PROBLEM DETAILS
Wherever the string "cone" shows up in the records below, return that line.

[[ RECORD EXCERPTS open ]]

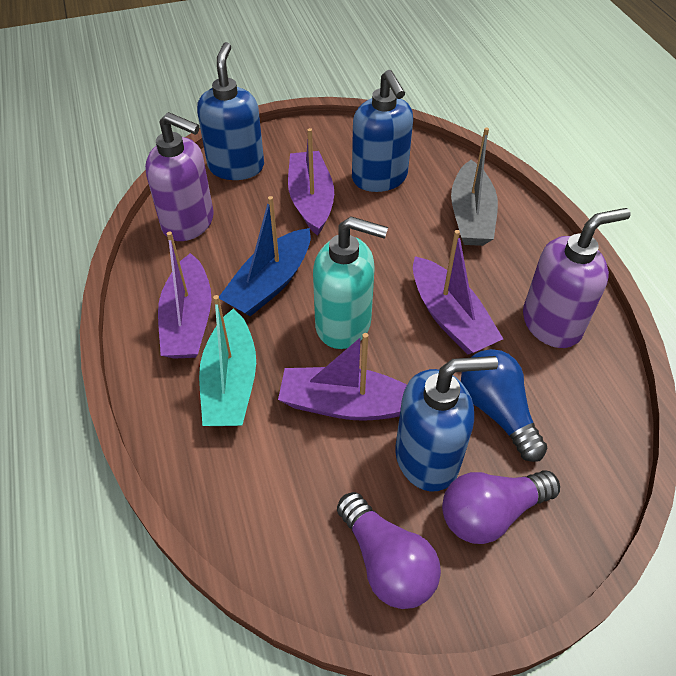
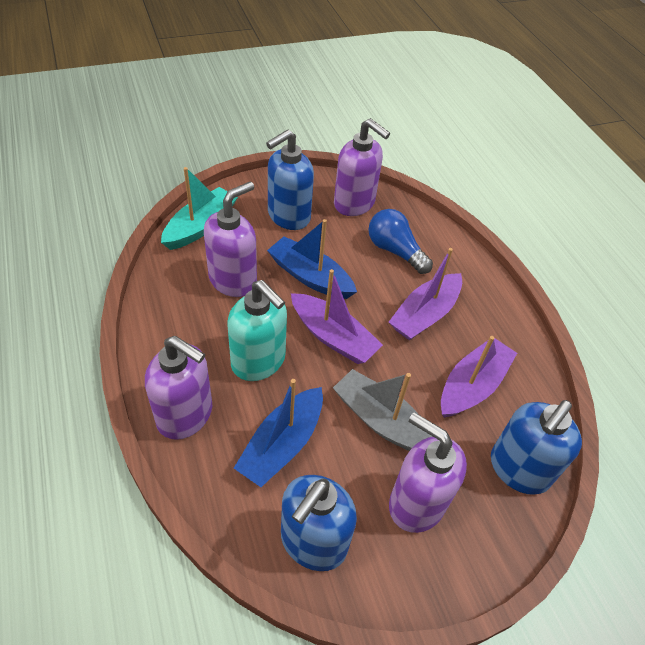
blue boat: 1 -> 2
purple boat: 4 -> 3
purple light bulb: 2 -> 0
purple soap dispenser: 2 -> 4

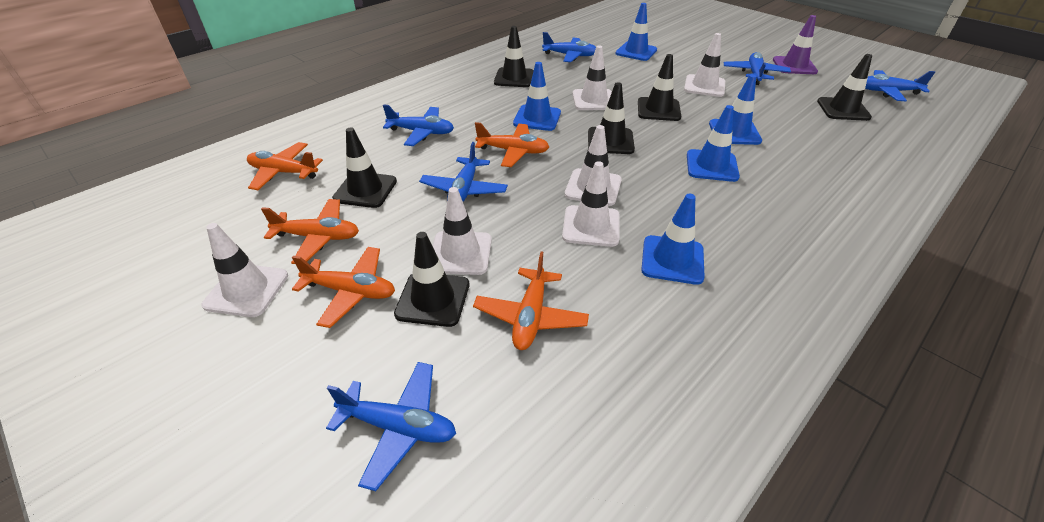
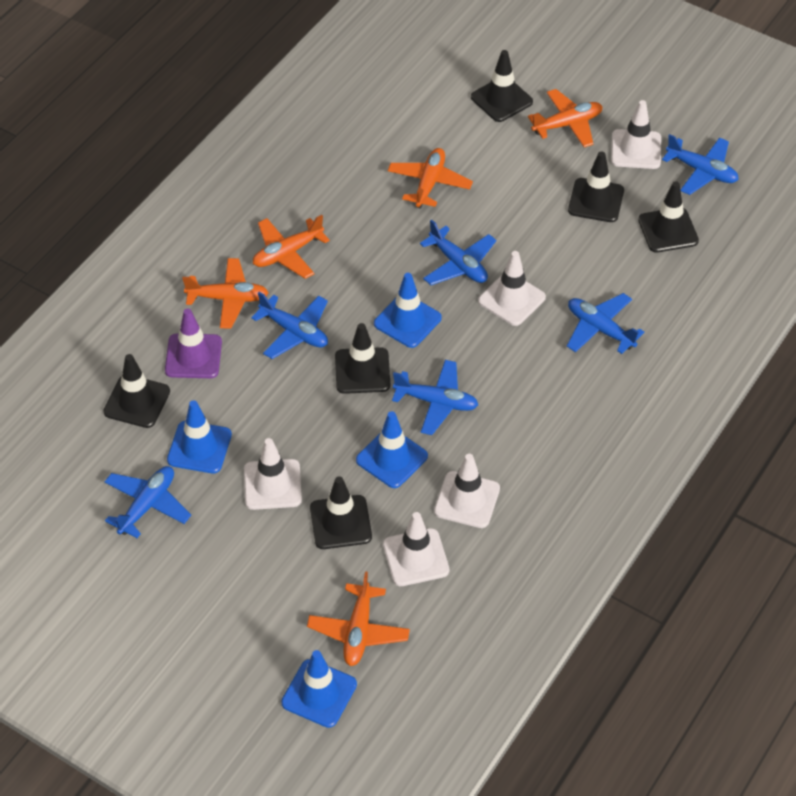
blue traffic cone: 5 -> 4
white traffic cone: 6 -> 5

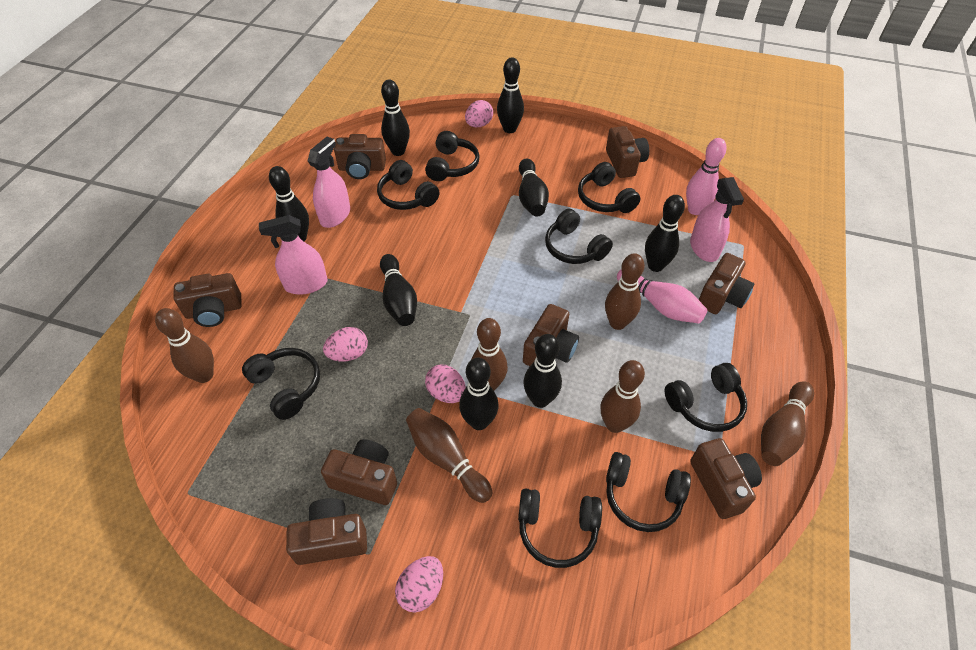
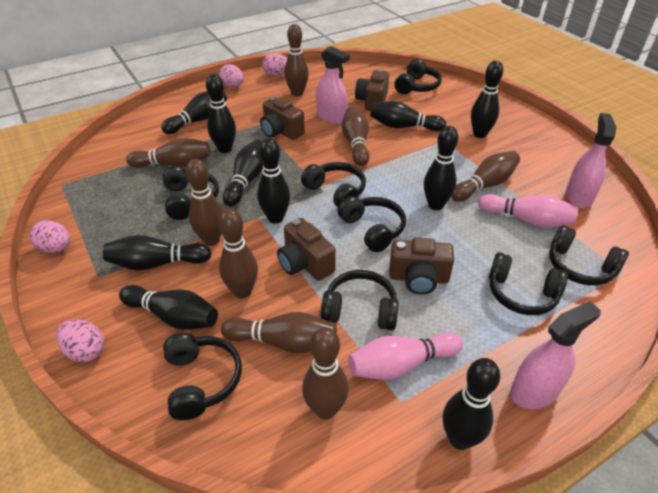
black bowling pin: 8 -> 10
brown bowling pin: 6 -> 8
brown camera: 8 -> 4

[[ RECORD EXCERPTS closed ]]

RESULT FOR THIS TASK
blue traffic cone: 5 -> 4
white traffic cone: 6 -> 5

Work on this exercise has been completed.